## Required action
Print the records exactly and in full, please; the pictures stay out.

## Material for the task
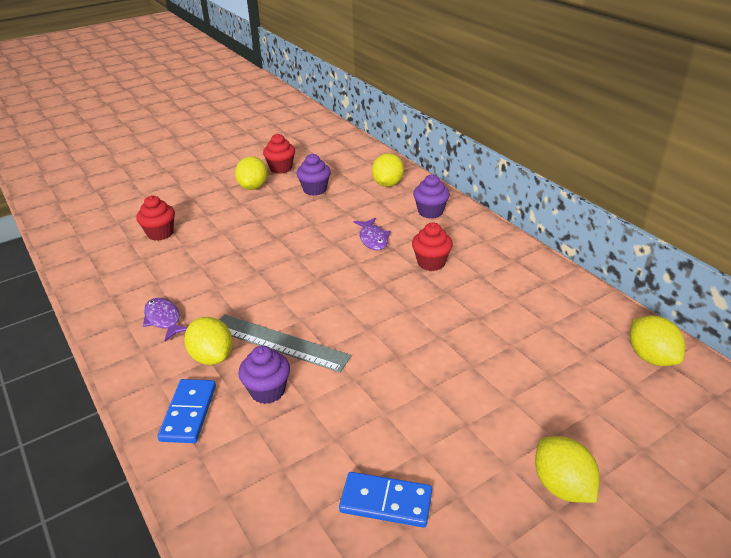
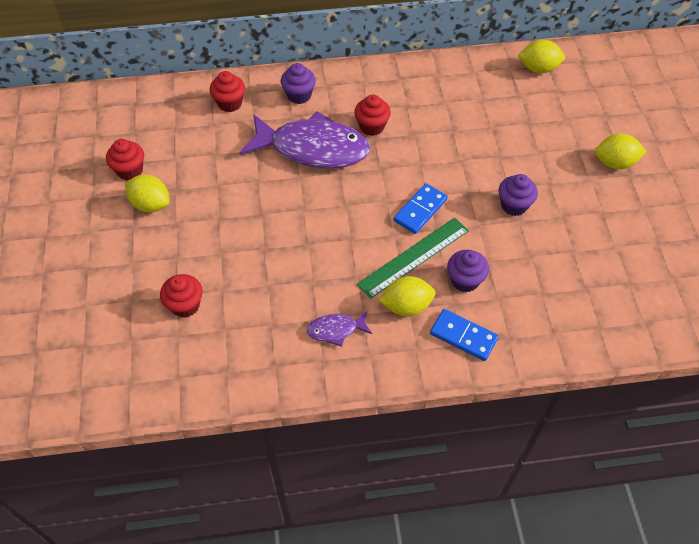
camera: 65 degrees left, 20 degrees up
(279, 342) = (414, 257): grey ruler -> green ruler
(315, 190) = (197, 158): purple cupcake -> purple cupcake (514, 205)
(373, 239) = (313, 148): purple fish -> purple fish, size x2.28
(386, 502) = (592, 249): blue domino -> blue domino (420, 210)
(387, 184) = (230, 103): yellow lemon -> red cupcake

## Finished task
camera: 65 degrees left, 20 degrees up
(279, 342) = (414, 257): grey ruler -> green ruler
(315, 190) = (197, 158): purple cupcake -> purple cupcake (514, 205)
(373, 239) = (313, 148): purple fish -> purple fish, size x2.28
(386, 502) = (592, 249): blue domino -> blue domino (420, 210)
(387, 184) = (230, 103): yellow lemon -> red cupcake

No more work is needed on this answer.